═════ Provided entries
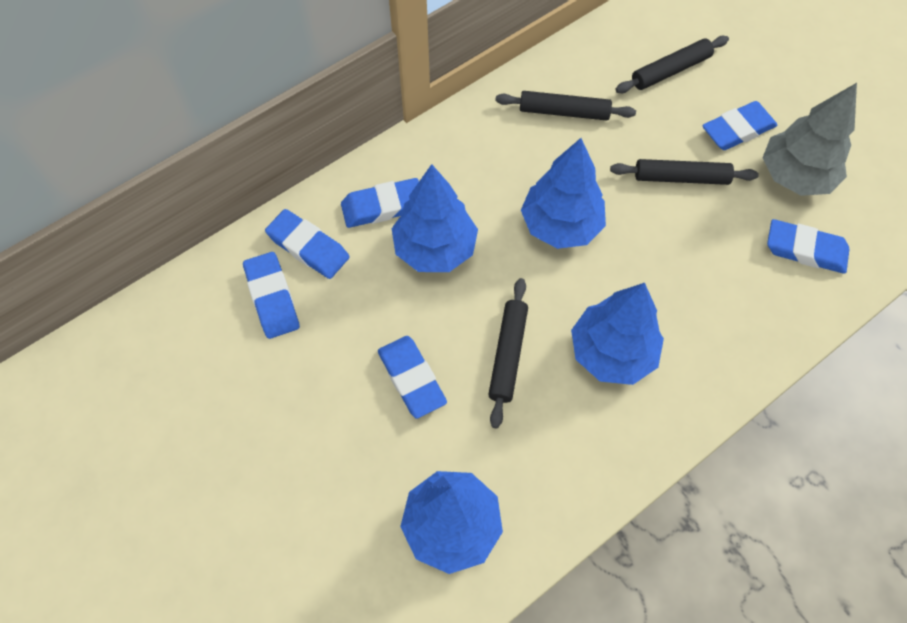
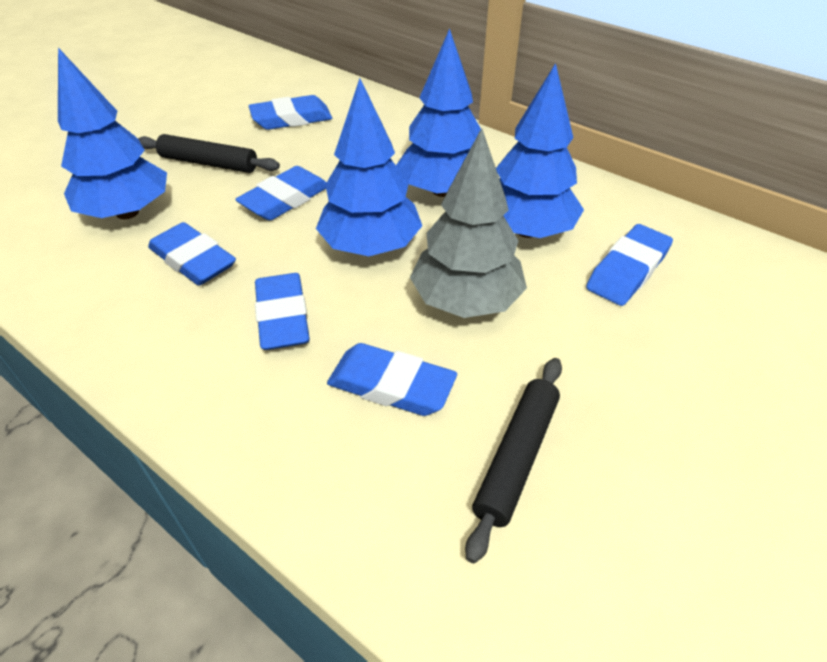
black rolling pin: 4 -> 2

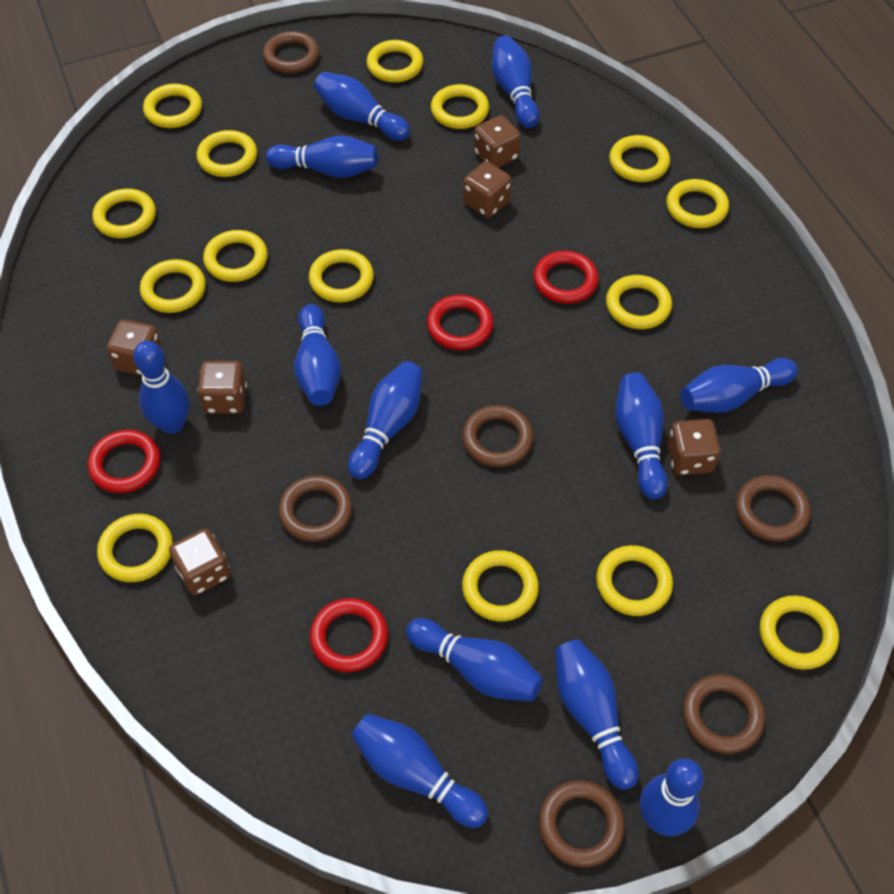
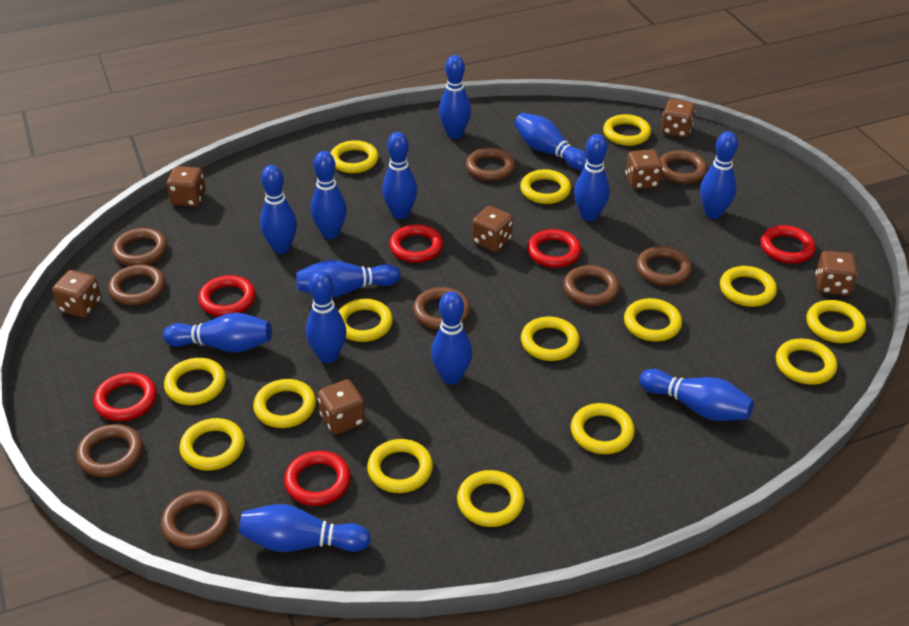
blue bowling pin: 12 -> 13
brown dice: 6 -> 7
brown ring: 6 -> 9
red ring: 4 -> 6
══════════
What you need to do —
Give the records again exactly as they stand, so that only the pictures are missing.

Reply to the exercise —
black rolling pin: 4 -> 2

blue bowling pin: 12 -> 13
brown dice: 6 -> 7
brown ring: 6 -> 9
red ring: 4 -> 6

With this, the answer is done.